Edit the records below so that every "Valletta" becomes "Mdina", and change nothing else.

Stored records
------
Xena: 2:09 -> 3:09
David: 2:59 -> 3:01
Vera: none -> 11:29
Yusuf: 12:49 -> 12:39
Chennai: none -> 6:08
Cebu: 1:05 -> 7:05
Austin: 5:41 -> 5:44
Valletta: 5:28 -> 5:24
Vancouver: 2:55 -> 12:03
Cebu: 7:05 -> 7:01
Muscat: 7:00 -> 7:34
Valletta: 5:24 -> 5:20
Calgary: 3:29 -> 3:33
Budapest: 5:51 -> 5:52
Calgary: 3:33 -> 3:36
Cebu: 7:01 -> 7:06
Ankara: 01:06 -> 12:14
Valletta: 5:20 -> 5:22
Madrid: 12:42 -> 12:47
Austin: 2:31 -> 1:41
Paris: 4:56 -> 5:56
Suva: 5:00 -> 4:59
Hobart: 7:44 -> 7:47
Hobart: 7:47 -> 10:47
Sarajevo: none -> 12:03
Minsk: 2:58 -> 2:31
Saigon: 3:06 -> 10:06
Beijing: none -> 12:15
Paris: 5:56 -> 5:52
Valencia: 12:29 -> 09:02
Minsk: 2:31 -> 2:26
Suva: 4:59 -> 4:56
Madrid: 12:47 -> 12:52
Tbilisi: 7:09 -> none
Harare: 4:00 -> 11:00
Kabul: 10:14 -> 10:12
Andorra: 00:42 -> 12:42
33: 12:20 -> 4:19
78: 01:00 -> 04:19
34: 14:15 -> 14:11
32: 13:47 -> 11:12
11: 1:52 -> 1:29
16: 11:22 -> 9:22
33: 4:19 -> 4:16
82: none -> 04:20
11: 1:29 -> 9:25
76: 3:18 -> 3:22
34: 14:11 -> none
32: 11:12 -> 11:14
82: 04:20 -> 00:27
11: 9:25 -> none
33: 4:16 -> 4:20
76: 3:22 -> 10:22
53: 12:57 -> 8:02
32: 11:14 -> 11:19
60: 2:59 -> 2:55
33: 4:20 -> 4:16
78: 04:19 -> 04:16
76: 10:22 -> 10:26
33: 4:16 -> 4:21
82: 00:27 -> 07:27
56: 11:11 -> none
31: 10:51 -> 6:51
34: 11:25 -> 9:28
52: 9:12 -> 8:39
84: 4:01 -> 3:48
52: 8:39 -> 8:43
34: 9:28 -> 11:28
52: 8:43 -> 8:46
------
* FINISHED ANSWER
Xena: 2:09 -> 3:09
David: 2:59 -> 3:01
Vera: none -> 11:29
Yusuf: 12:49 -> 12:39
Chennai: none -> 6:08
Cebu: 1:05 -> 7:05
Austin: 5:41 -> 5:44
Mdina: 5:28 -> 5:24
Vancouver: 2:55 -> 12:03
Cebu: 7:05 -> 7:01
Muscat: 7:00 -> 7:34
Mdina: 5:24 -> 5:20
Calgary: 3:29 -> 3:33
Budapest: 5:51 -> 5:52
Calgary: 3:33 -> 3:36
Cebu: 7:01 -> 7:06
Ankara: 01:06 -> 12:14
Mdina: 5:20 -> 5:22
Madrid: 12:42 -> 12:47
Austin: 2:31 -> 1:41
Paris: 4:56 -> 5:56
Suva: 5:00 -> 4:59
Hobart: 7:44 -> 7:47
Hobart: 7:47 -> 10:47
Sarajevo: none -> 12:03
Minsk: 2:58 -> 2:31
Saigon: 3:06 -> 10:06
Beijing: none -> 12:15
Paris: 5:56 -> 5:52
Valencia: 12:29 -> 09:02
Minsk: 2:31 -> 2:26
Suva: 4:59 -> 4:56
Madrid: 12:47 -> 12:52
Tbilisi: 7:09 -> none
Harare: 4:00 -> 11:00
Kabul: 10:14 -> 10:12
Andorra: 00:42 -> 12:42
33: 12:20 -> 4:19
78: 01:00 -> 04:19
34: 14:15 -> 14:11
32: 13:47 -> 11:12
11: 1:52 -> 1:29
16: 11:22 -> 9:22
33: 4:19 -> 4:16
82: none -> 04:20
11: 1:29 -> 9:25
76: 3:18 -> 3:22
34: 14:11 -> none
32: 11:12 -> 11:14
82: 04:20 -> 00:27
11: 9:25 -> none
33: 4:16 -> 4:20
76: 3:22 -> 10:22
53: 12:57 -> 8:02
32: 11:14 -> 11:19
60: 2:59 -> 2:55
33: 4:20 -> 4:16
78: 04:19 -> 04:16
76: 10:22 -> 10:26
33: 4:16 -> 4:21
82: 00:27 -> 07:27
56: 11:11 -> none
31: 10:51 -> 6:51
34: 11:25 -> 9:28
52: 9:12 -> 8:39
84: 4:01 -> 3:48
52: 8:39 -> 8:43
34: 9:28 -> 11:28
52: 8:43 -> 8:46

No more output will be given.